**Exercise aim**:
Your reply should reproduce the data below without a single alteration, apart from dropping the images.

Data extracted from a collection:

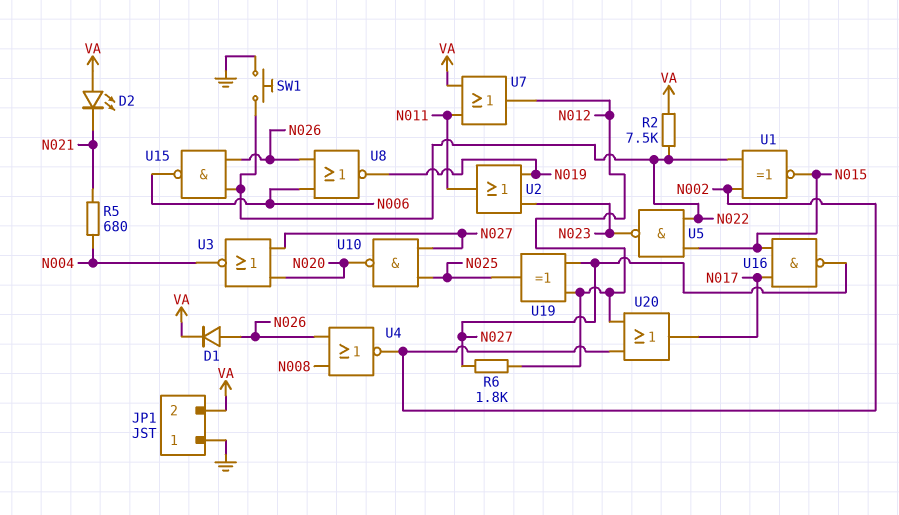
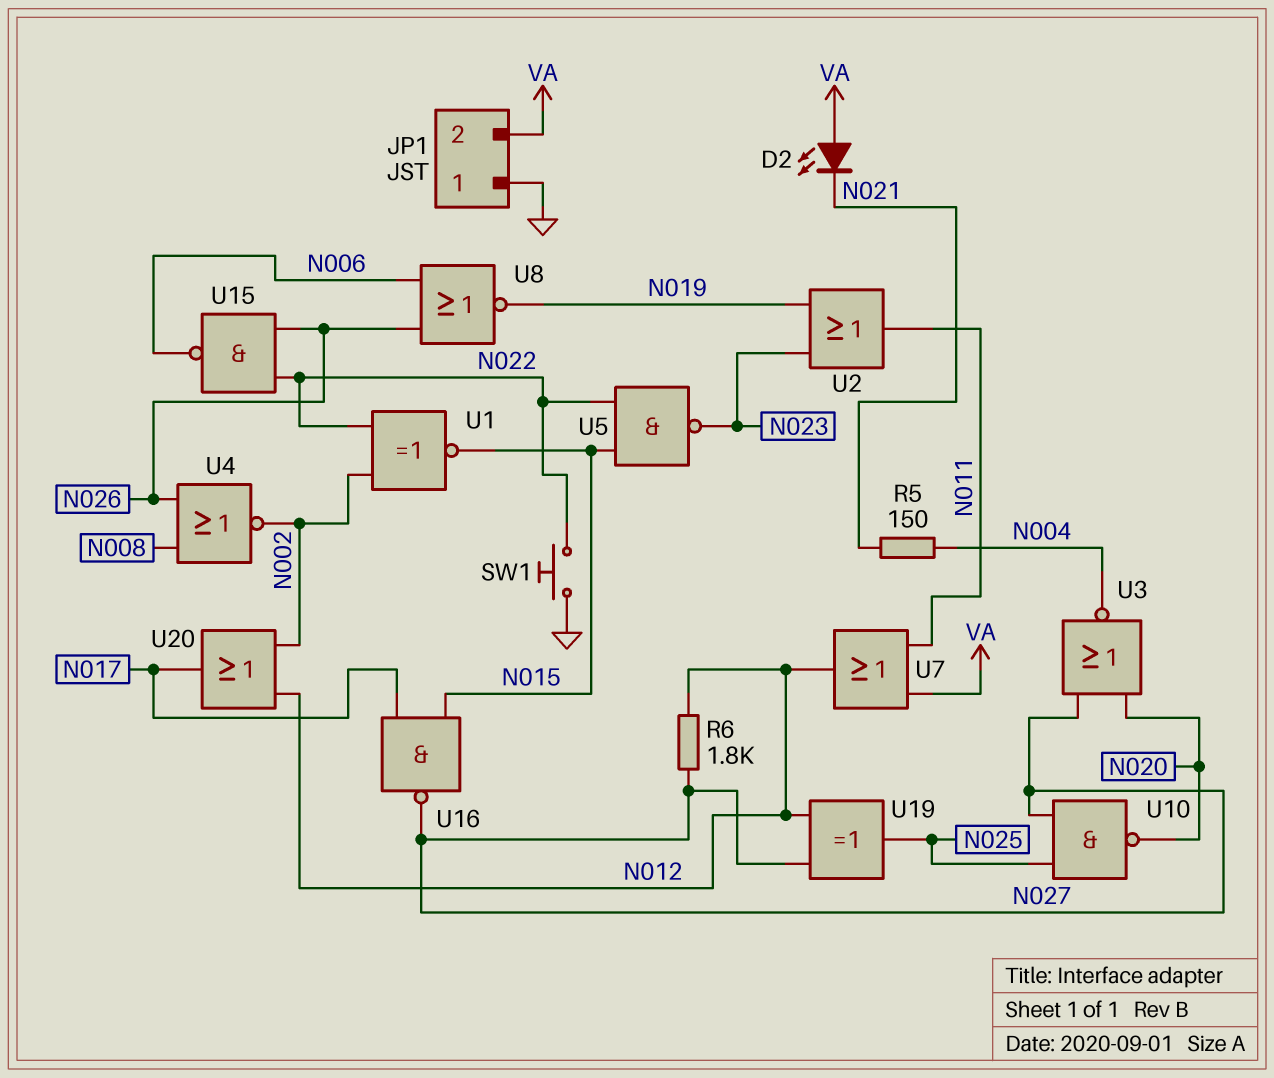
D1: diode (A N026, K VA) -> none
R2: 7.5k (N022, VA) -> none
R5: 680 (N004, N021) -> 150 (N004, N021)

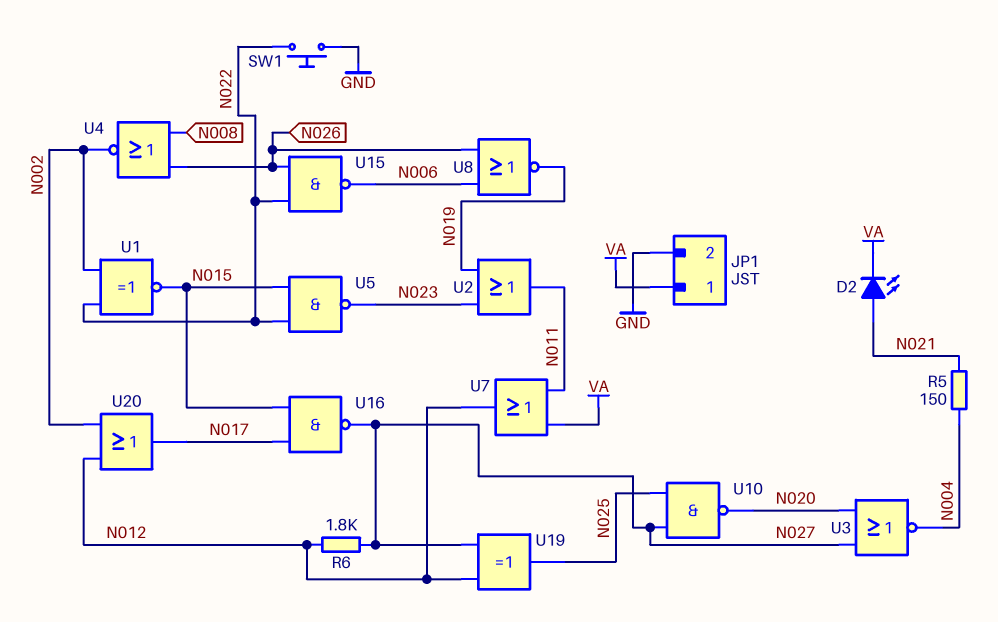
D2: LED (A VA, K N021) -> LED (A N021, K VA)
JP1 pin 1: GND -> VA
JP1 pin 2: VA -> GND

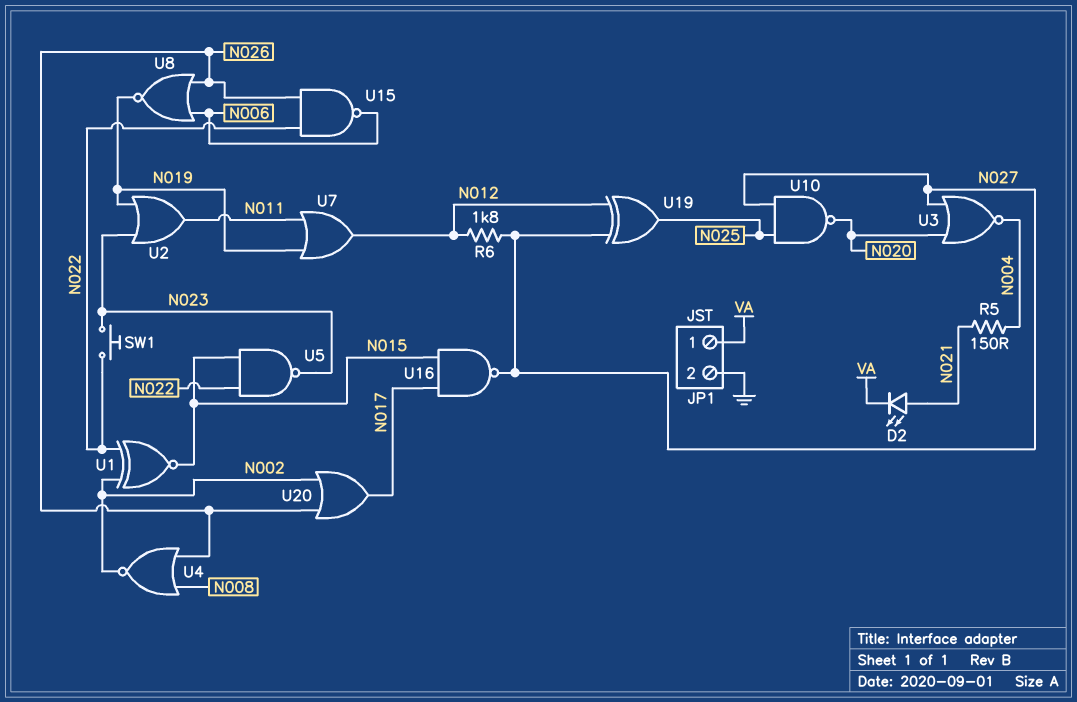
SW1: button (GND, N022) -> button (N022, N023)
U7: OR (in N011, in VA, out N012) -> OR (in N011, in N019, out N012)
U20: OR (in N002, in N012, out N017) -> OR (in N002, in N026, out N017)

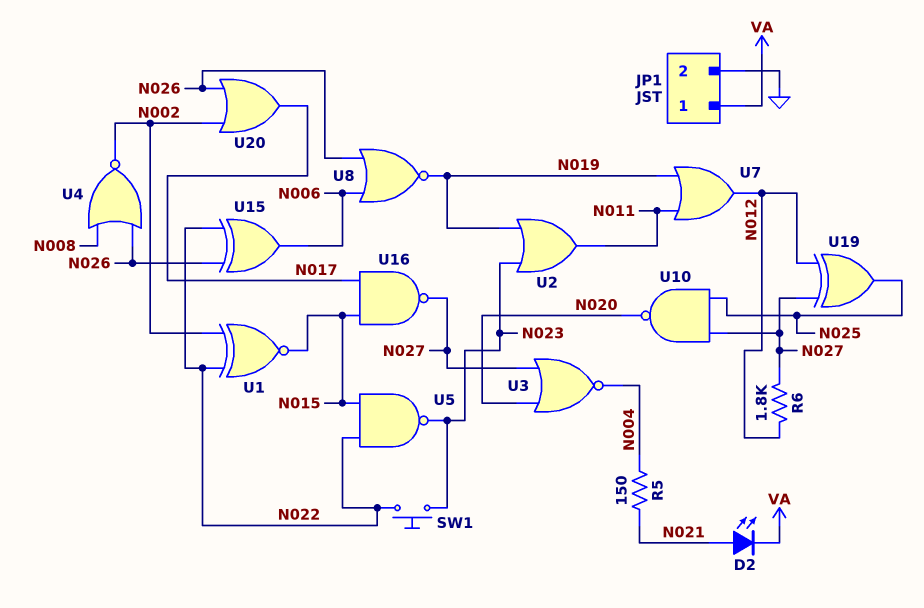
U15: NAND (in N022, in N026, out N006) -> XOR (in N022, in N026, out N006)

**Problem solution**:
D1: diode (A N026, K VA) -> none
R2: 7.5k (N022, VA) -> none
R5: 680 (N004, N021) -> 150 (N004, N021)

D2: LED (A VA, K N021) -> LED (A N021, K VA)
JP1 pin 1: GND -> VA
JP1 pin 2: VA -> GND

SW1: button (GND, N022) -> button (N022, N023)
U7: OR (in N011, in VA, out N012) -> OR (in N011, in N019, out N012)
U20: OR (in N002, in N012, out N017) -> OR (in N002, in N026, out N017)

U15: NAND (in N022, in N026, out N006) -> XOR (in N022, in N026, out N006)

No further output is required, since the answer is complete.